Work item
Leaving out every picture, retype the lines below from the top through the one that contains "first_place: [458, 269, 594, 366]".
□ □ □
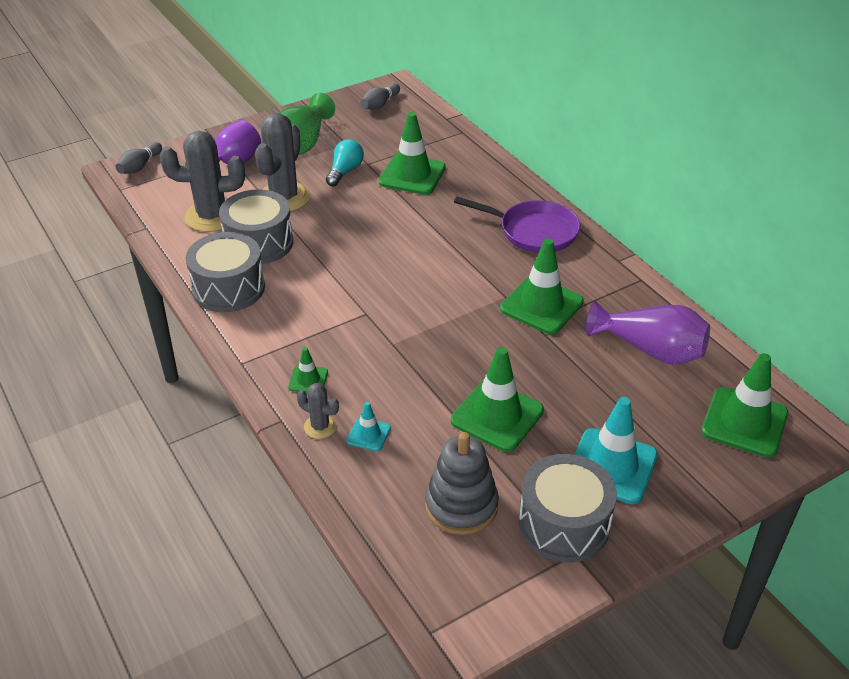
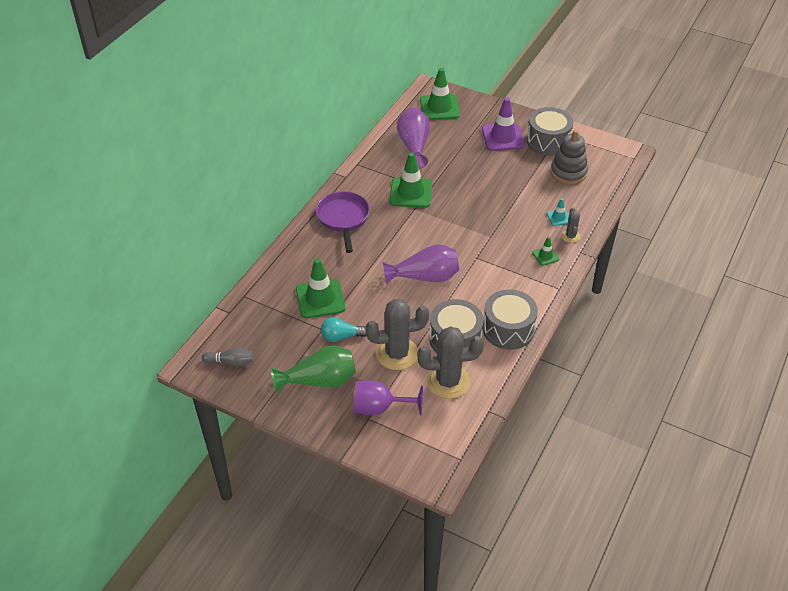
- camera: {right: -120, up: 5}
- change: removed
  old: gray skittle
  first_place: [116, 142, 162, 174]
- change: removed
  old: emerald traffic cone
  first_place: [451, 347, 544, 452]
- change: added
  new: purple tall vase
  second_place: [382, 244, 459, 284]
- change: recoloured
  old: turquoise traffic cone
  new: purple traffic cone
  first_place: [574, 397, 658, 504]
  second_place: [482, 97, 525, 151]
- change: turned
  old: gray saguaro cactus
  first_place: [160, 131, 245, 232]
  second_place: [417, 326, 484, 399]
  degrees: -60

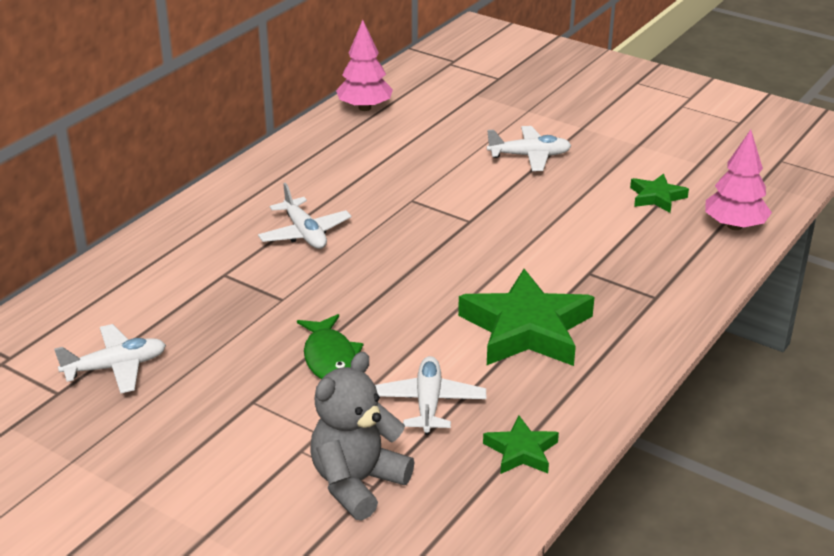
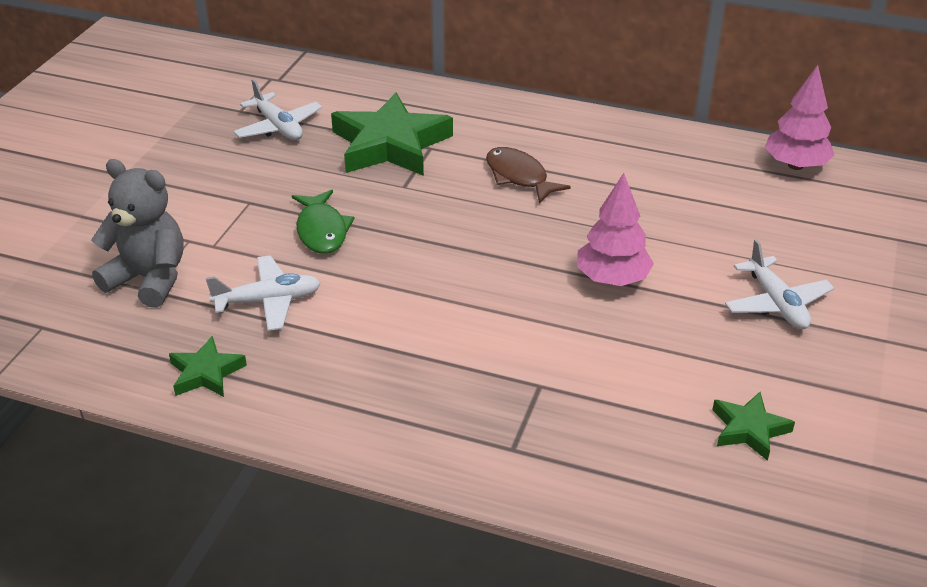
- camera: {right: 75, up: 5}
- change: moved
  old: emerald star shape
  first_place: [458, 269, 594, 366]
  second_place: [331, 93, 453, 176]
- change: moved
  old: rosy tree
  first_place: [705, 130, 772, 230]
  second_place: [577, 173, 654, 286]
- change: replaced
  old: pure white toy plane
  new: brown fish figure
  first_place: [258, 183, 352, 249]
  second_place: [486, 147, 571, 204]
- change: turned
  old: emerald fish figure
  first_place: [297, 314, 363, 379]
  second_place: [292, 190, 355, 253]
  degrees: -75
□ □ □
Reply to the exercise
- camera: {right: -120, up: 5}
- change: removed
  old: gray skittle
  first_place: [116, 142, 162, 174]
- change: removed
  old: emerald traffic cone
  first_place: [451, 347, 544, 452]
- change: added
  new: purple tall vase
  second_place: [382, 244, 459, 284]
- change: recoloured
  old: turquoise traffic cone
  new: purple traffic cone
  first_place: [574, 397, 658, 504]
  second_place: [482, 97, 525, 151]
- change: turned
  old: gray saguaro cactus
  first_place: [160, 131, 245, 232]
  second_place: [417, 326, 484, 399]
  degrees: -60

- camera: {right: 75, up: 5}
- change: moved
  old: emerald star shape
  first_place: [458, 269, 594, 366]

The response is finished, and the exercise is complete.